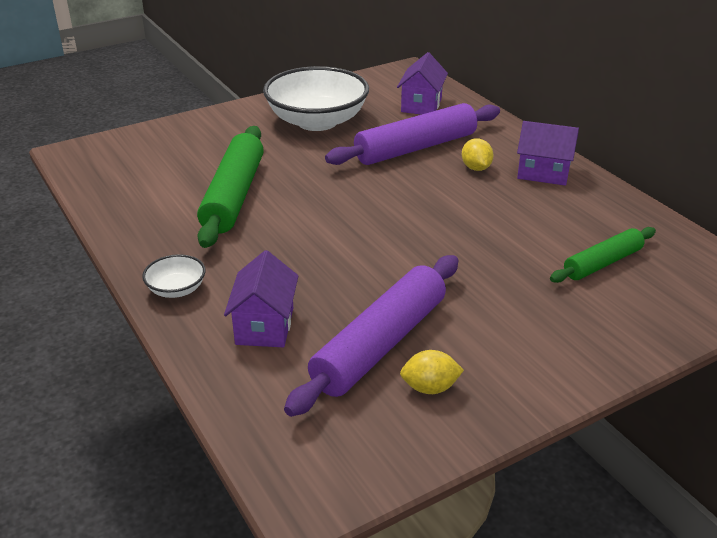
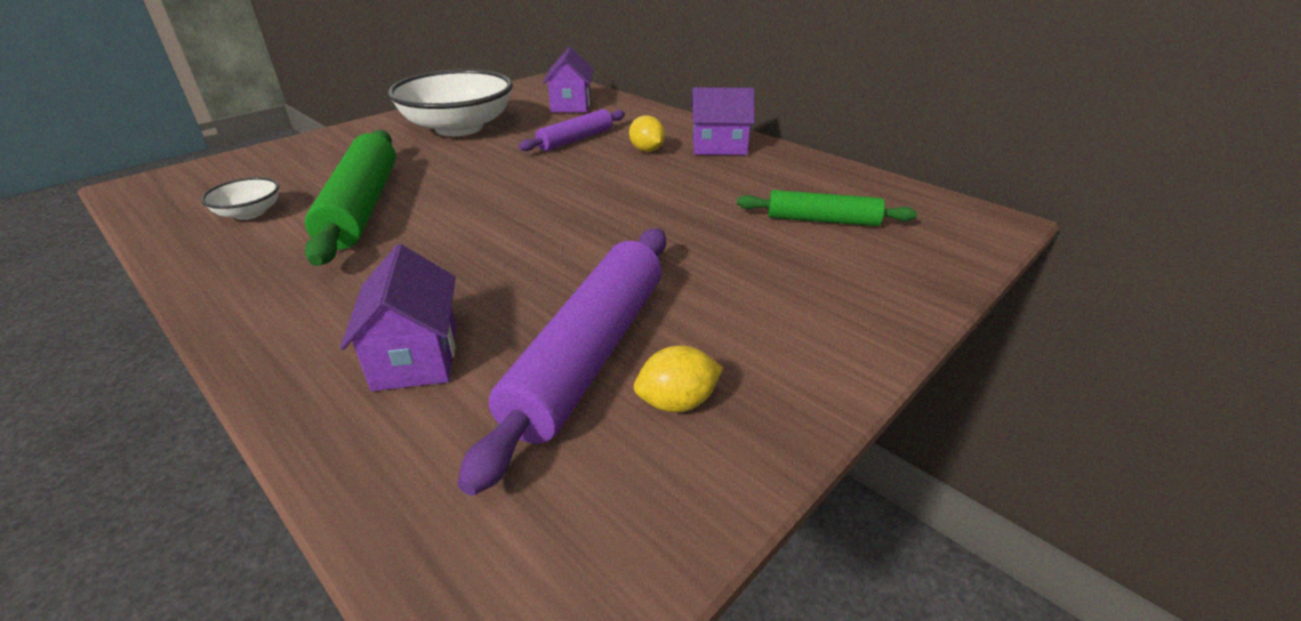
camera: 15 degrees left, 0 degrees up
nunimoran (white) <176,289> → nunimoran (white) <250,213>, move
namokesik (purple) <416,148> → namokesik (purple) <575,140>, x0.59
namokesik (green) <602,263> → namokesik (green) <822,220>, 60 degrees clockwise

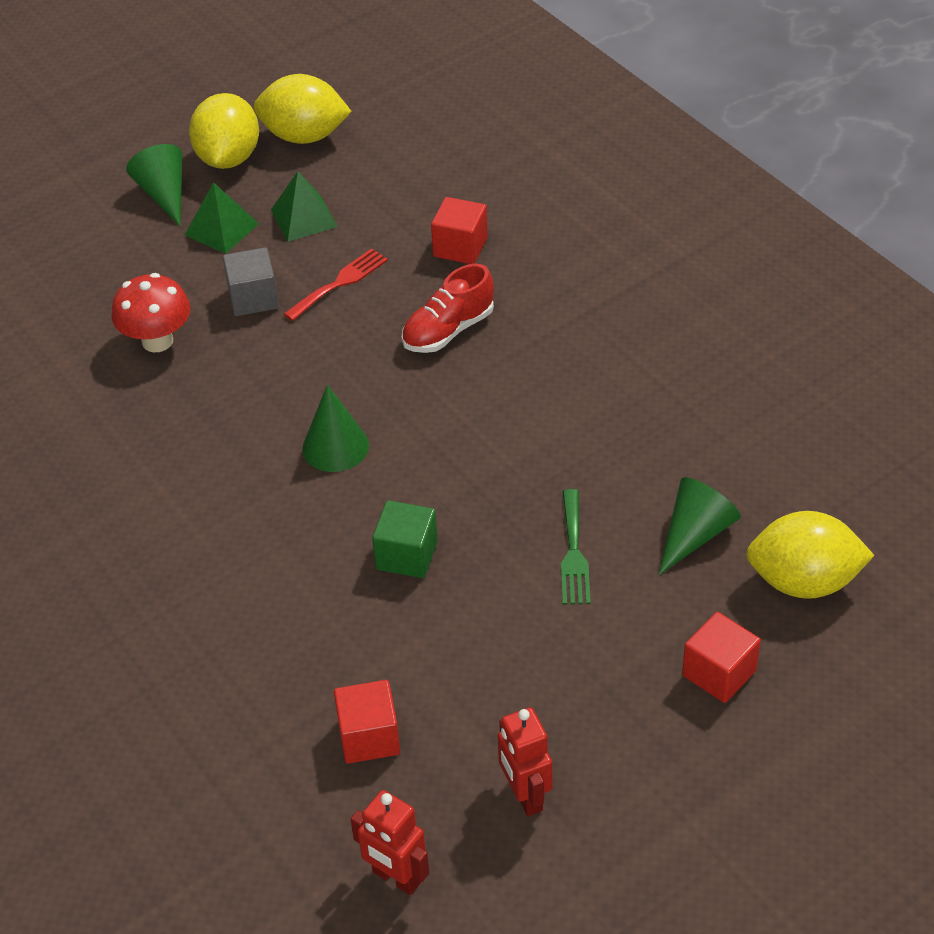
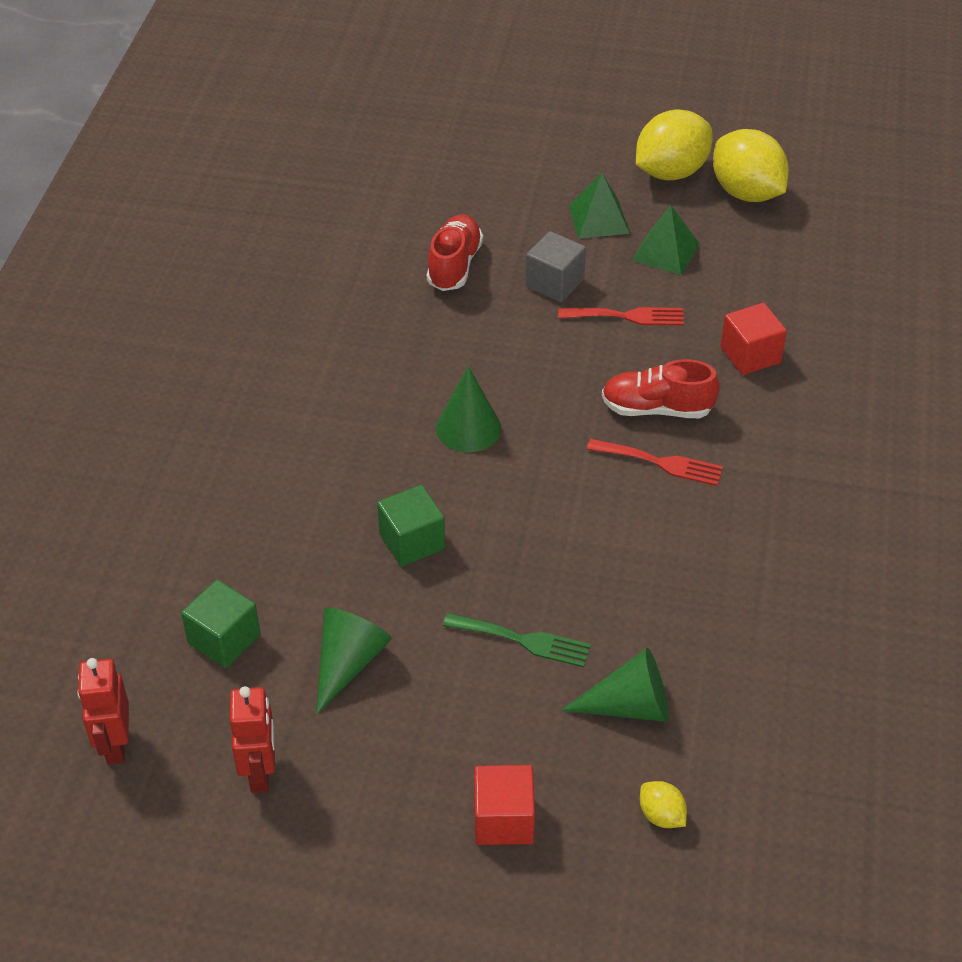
camera: 45 degrees right, 0 degrees up
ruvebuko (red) <369,737> → ruvebuko (green) <224,639>
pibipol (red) <525,795> → pibipol (red) <260,772>, 150 degrees clockwise
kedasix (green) <164,194> → kedasix (green) <348,663>, move
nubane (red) <157,341> → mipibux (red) <454,265>
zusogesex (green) <574,553> → zusogesex (green) <523,640>, 120 degrees counterclockwise
- → zusogesex (red) <660,463>
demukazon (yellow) <804,581> → demukazon (yellow) <661,815>, x0.45

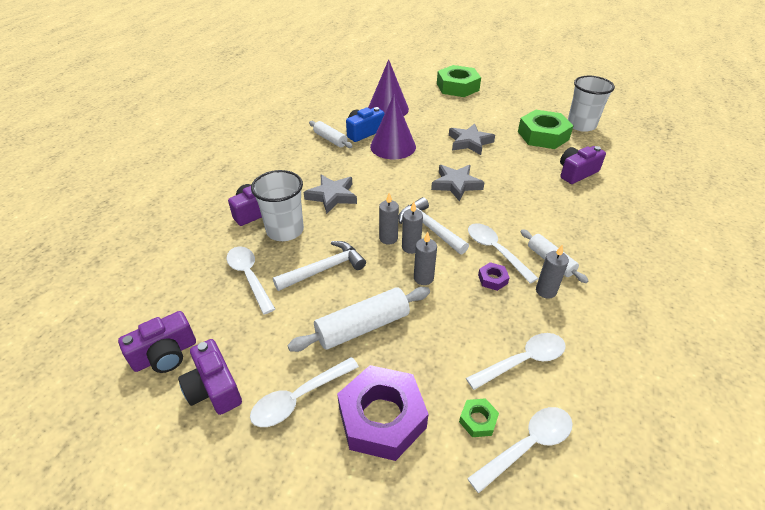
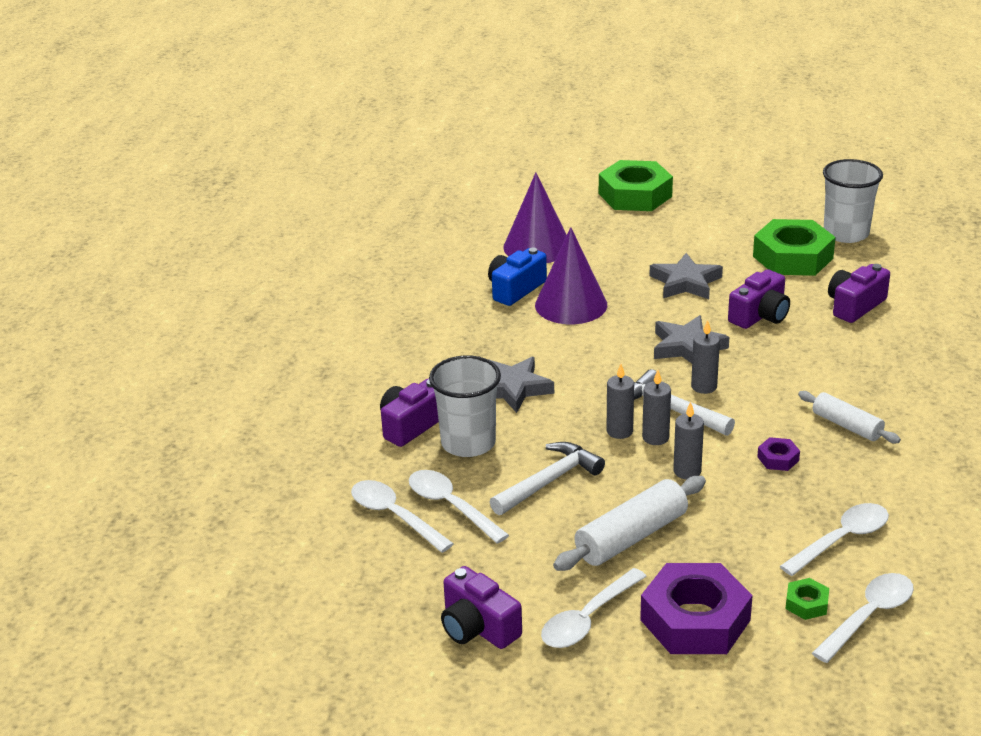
camera: 10 degrees left, 10 degrees down
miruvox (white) <495,251> → miruvox (white) <394,516>, move
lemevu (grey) <546,291> → lemevu (grey) <704,386>, move
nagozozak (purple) <165,354> → nagozozak (purple) <760,315>, move
namokesik (white) <330,139> → -

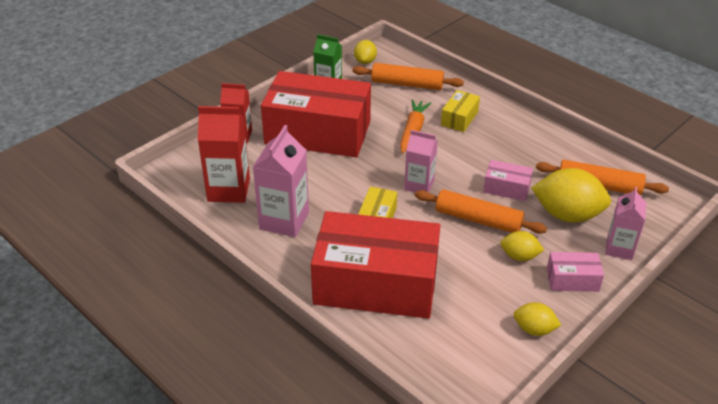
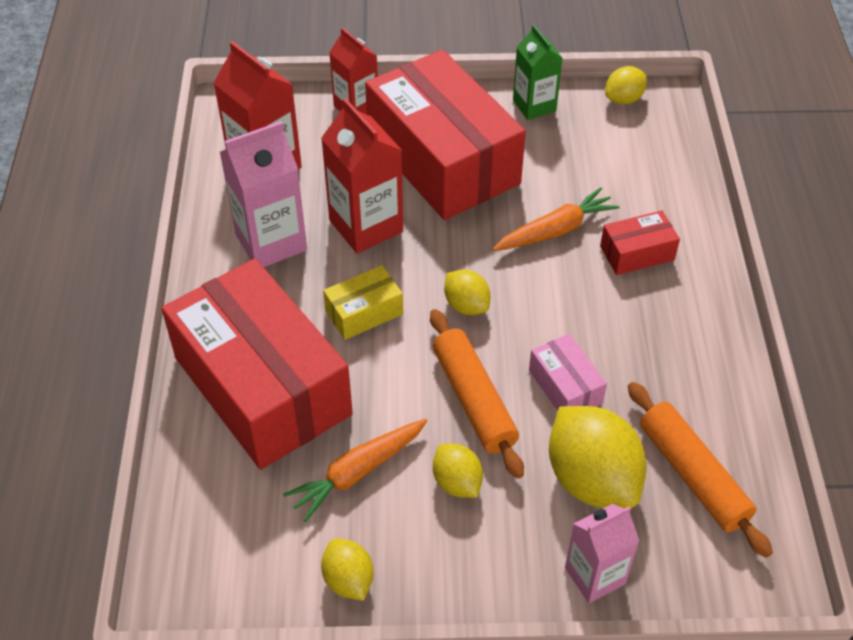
camera: 45 degrees right, 10 degrees up
- → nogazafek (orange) <357,472>
- → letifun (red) <366,226>
letifun (pink) <419,185> → demukazon (yellow) <466,305>
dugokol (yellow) <459,118> → dugokol (red) <637,253>
namokesik (orange) <407,84> → -
dugokol (pink) <572,280> → -

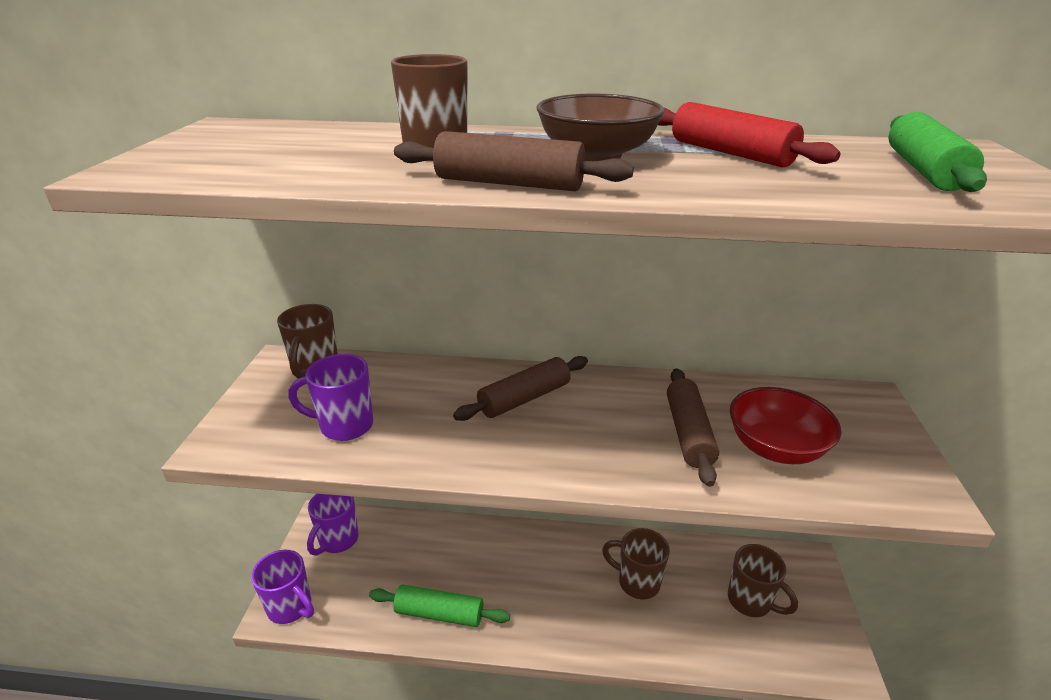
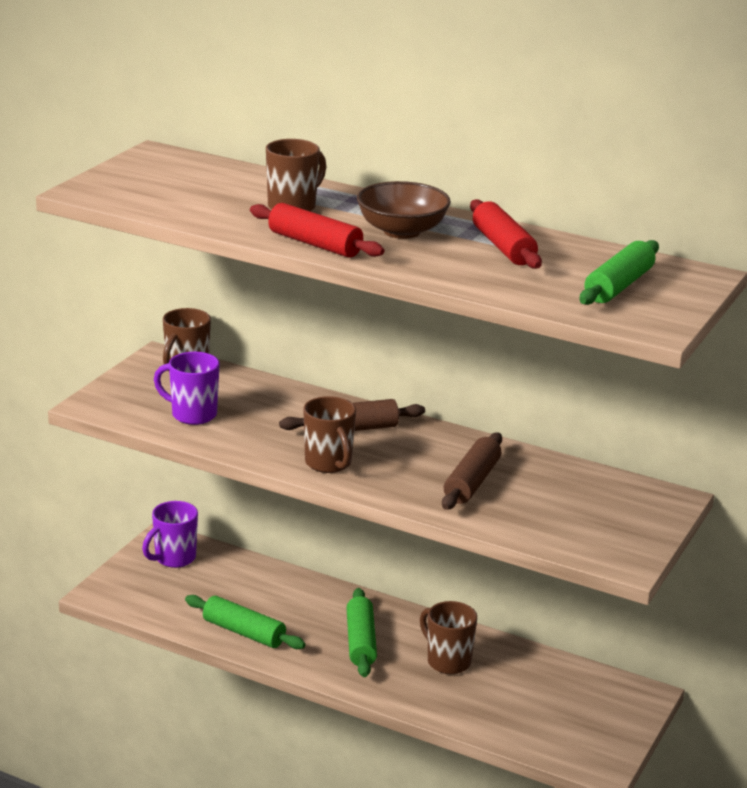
camera: 20 degrees right, 5 degrees down
namokesik (brown) <509,183> → namokesik (red) <315,244>
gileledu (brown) <750,601> → gileledu (brown) <329,464>, move
- → namokesik (green) <360,642>
gileledu (purple) <291,607> → -
nunimoran (red) <775,448> → -

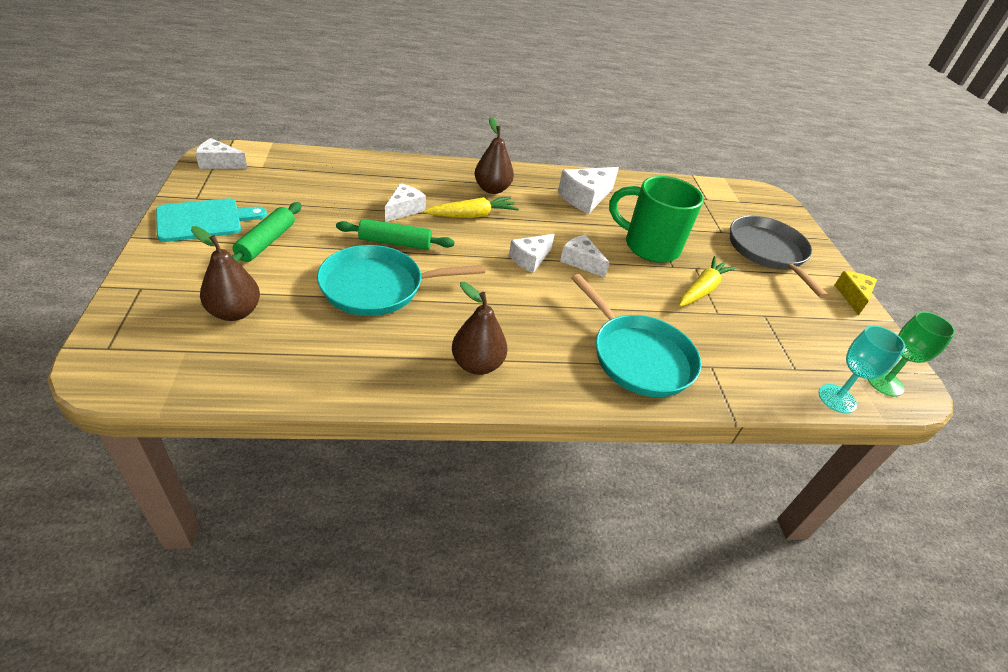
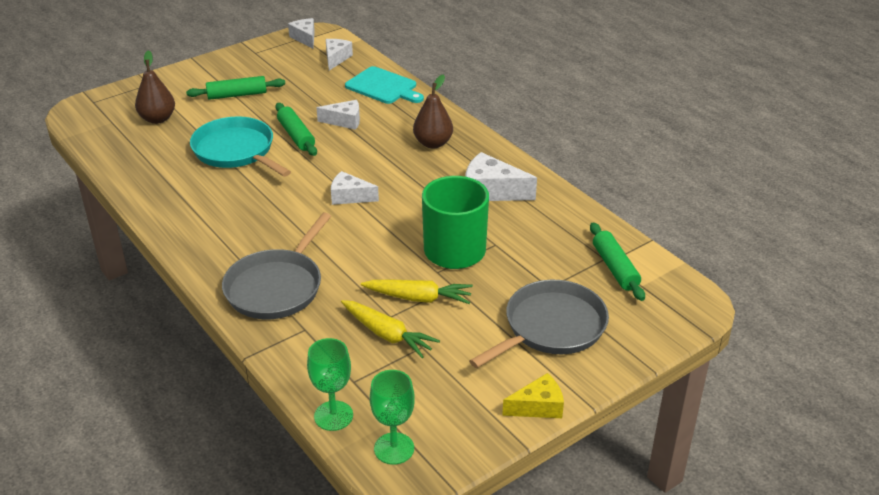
camera: 65 degrees right, 5 degrees down
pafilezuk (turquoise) <638,357> → pafilezuk (grey) <276,287>
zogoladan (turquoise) <837,399> → zogoladan (green) <333,416>
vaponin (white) <581,262> → vaponin (white) <336,58>, move
nogazafek (yellow) <472,215> → nogazafek (yellow) <387,335>, move
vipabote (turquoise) <204,220> → vipabote (turquoise) <383,87>, move
- → namokesik (green) <615,268>
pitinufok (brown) <477,364> → -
+++
• **WHAT YOU WILL DO**
Your reply should consist solely of the lines above from the line containing "nunimoran (white) <176,289>" up to and including the line containing "ruvebuko (red) <369,737>", reproduced exactly, minus the pictures.

• **SOLUTION FOR THIS TASK**
nunimoran (white) <176,289> → nunimoran (white) <250,213>, move
namokesik (purple) <416,148> → namokesik (purple) <575,140>, x0.59
namokesik (green) <602,263> → namokesik (green) <822,220>, 60 degrees clockwise

camera: 45 degrees right, 0 degrees up
ruvebuko (red) <369,737> → ruvebuko (green) <224,639>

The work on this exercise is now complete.